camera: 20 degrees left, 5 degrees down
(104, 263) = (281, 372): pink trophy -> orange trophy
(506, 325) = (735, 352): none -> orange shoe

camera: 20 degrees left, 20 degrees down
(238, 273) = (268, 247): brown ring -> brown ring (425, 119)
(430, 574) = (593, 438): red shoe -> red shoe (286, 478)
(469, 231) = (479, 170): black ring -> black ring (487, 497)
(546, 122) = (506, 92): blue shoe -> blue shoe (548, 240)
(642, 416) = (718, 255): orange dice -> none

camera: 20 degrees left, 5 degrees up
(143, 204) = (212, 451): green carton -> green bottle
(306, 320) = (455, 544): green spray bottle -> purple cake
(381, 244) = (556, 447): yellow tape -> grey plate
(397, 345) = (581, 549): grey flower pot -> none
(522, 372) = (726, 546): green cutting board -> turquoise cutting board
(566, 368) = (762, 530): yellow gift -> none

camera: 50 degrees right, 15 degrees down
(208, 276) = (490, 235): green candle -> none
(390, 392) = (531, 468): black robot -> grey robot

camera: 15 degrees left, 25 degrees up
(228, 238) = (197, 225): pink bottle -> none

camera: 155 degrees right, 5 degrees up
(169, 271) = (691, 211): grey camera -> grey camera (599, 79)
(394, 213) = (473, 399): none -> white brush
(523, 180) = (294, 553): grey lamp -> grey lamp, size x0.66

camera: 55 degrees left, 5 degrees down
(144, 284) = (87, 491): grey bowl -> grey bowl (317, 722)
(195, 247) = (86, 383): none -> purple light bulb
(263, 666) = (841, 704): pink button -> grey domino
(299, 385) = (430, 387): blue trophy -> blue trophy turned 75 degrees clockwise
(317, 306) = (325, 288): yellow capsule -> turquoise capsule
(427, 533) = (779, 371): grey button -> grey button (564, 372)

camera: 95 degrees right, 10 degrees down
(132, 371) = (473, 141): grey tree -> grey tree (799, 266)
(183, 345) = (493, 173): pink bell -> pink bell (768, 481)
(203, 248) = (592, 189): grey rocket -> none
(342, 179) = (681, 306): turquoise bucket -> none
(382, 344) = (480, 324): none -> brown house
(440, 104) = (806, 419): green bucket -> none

Task brief: Please retype the top of the data exactly, down to and including the line that holds "camera: 20 degrees left, 5 degrees up", and nothing further.

Worked solution:
camera: 20 degrees left, 5 degrees down
(104, 263) = (281, 372): pink trophy -> orange trophy
(506, 325) = (735, 352): none -> orange shoe

camera: 20 degrees left, 20 degrees down
(238, 273) = (268, 247): brown ring -> brown ring (425, 119)
(430, 574) = (593, 438): red shoe -> red shoe (286, 478)
(469, 231) = (479, 170): black ring -> black ring (487, 497)
(546, 122) = (506, 92): blue shoe -> blue shoe (548, 240)
(642, 416) = (718, 255): orange dice -> none

camera: 20 degrees left, 5 degrees up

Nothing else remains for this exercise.